• YOUR OBJECTIVE: Use the entries below and reproduce exactly the lines from the one containing "orange line: (520, 640) -> (743, 967), moved" down to the one containing "brown ellipse: (213, 315)", both of them included.

• GIVEN RECORDS:
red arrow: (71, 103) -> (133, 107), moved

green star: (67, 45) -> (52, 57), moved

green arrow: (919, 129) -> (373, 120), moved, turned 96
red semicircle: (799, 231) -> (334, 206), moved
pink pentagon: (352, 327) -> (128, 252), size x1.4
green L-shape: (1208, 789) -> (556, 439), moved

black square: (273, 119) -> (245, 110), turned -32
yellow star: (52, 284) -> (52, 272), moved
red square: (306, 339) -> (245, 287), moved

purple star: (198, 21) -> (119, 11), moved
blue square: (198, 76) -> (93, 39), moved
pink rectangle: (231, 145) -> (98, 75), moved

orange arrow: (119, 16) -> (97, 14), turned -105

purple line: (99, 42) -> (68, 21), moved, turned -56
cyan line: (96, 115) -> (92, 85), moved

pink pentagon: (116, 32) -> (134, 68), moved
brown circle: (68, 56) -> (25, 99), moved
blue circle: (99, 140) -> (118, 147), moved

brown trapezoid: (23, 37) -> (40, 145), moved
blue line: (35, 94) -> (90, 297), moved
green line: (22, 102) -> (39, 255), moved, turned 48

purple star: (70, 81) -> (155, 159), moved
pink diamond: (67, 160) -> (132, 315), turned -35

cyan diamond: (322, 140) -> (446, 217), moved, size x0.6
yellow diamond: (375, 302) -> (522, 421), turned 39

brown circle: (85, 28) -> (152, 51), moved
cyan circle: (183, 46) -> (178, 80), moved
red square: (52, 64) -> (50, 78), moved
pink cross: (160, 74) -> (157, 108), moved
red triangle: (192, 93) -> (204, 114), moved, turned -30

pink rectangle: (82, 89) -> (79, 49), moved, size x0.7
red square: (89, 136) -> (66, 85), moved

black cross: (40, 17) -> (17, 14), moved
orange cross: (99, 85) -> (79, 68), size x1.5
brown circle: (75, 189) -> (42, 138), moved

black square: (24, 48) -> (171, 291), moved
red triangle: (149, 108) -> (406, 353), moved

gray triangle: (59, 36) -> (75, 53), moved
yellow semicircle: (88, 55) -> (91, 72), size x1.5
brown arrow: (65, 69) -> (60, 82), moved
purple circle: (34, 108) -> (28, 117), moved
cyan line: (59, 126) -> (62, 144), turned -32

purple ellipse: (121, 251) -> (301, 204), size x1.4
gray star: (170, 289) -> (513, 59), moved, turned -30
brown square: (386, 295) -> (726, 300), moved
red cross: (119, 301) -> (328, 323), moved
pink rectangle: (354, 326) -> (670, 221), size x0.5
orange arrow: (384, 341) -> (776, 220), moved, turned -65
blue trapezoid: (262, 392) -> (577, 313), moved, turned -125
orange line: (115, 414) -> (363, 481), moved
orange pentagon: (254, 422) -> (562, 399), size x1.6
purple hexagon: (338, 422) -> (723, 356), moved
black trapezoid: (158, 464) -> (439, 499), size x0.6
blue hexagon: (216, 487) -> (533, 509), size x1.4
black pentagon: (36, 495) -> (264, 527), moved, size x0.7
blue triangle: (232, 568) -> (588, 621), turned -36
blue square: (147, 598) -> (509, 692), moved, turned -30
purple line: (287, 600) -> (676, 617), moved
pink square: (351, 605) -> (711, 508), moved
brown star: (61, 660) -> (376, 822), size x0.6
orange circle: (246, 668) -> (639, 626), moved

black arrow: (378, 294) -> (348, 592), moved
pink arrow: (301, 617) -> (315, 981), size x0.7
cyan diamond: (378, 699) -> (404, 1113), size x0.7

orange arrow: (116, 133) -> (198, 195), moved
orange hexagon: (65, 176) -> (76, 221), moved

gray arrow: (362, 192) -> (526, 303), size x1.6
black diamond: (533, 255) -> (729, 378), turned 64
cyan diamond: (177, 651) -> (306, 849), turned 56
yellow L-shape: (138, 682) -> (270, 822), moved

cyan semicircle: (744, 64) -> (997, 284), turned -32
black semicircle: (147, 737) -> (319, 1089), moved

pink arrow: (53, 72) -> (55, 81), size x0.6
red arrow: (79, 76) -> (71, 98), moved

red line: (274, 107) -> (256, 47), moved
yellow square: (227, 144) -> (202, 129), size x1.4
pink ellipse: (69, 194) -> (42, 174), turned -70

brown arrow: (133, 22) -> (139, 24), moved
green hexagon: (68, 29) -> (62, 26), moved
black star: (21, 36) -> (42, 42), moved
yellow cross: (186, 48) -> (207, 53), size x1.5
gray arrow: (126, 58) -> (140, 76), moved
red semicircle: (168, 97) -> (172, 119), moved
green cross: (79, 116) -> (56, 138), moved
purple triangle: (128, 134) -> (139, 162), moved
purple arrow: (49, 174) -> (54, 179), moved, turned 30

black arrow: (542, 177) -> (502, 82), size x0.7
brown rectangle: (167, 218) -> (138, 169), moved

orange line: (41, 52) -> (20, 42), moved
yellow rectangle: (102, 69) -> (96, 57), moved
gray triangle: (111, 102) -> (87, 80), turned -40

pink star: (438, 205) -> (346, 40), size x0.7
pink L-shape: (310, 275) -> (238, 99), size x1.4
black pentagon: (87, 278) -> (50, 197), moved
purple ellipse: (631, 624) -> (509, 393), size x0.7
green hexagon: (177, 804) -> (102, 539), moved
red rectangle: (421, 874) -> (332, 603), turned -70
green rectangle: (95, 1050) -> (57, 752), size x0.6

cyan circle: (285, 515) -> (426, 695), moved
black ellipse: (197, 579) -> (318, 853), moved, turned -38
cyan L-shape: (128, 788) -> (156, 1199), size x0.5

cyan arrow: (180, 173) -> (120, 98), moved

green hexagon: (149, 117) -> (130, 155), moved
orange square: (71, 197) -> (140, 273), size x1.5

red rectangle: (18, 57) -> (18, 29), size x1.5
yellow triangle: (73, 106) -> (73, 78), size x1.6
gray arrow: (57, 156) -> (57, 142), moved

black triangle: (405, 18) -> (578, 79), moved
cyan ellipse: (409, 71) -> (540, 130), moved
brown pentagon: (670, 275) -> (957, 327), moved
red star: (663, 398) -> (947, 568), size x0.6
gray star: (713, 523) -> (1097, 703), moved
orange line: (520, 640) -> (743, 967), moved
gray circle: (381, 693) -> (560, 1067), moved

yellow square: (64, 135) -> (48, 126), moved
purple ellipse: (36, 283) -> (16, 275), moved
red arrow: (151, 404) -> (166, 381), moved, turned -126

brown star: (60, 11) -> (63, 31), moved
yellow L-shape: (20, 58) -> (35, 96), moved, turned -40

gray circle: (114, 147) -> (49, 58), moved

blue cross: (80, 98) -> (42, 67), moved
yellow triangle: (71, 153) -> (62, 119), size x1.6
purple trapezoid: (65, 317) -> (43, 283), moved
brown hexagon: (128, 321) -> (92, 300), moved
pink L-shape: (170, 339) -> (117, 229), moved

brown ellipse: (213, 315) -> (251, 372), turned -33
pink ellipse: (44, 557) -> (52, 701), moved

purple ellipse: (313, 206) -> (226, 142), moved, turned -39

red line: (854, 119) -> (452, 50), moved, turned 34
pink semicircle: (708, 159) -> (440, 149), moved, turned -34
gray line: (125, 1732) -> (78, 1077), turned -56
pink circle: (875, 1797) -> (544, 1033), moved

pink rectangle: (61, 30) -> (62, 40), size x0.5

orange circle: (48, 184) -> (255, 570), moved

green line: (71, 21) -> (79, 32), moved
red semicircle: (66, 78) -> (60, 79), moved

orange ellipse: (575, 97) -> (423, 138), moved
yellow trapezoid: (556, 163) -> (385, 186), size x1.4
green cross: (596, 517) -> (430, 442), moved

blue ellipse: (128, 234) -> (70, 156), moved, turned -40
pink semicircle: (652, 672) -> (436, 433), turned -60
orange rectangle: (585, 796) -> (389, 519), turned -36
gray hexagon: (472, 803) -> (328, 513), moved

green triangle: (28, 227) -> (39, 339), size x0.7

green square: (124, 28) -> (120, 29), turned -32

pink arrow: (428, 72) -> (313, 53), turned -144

• SOLUTION:
orange line: (520, 640) -> (743, 967), moved
gray circle: (381, 693) -> (560, 1067), moved

yellow square: (64, 135) -> (48, 126), moved
purple ellipse: (36, 283) -> (16, 275), moved
red arrow: (151, 404) -> (166, 381), moved, turned -126

brown star: (60, 11) -> (63, 31), moved
yellow L-shape: (20, 58) -> (35, 96), moved, turned -40

gray circle: (114, 147) -> (49, 58), moved

blue cross: (80, 98) -> (42, 67), moved
yellow triangle: (71, 153) -> (62, 119), size x1.6
purple trapezoid: (65, 317) -> (43, 283), moved
brown hexagon: (128, 321) -> (92, 300), moved
pink L-shape: (170, 339) -> (117, 229), moved

brown ellipse: (213, 315) -> (251, 372), turned -33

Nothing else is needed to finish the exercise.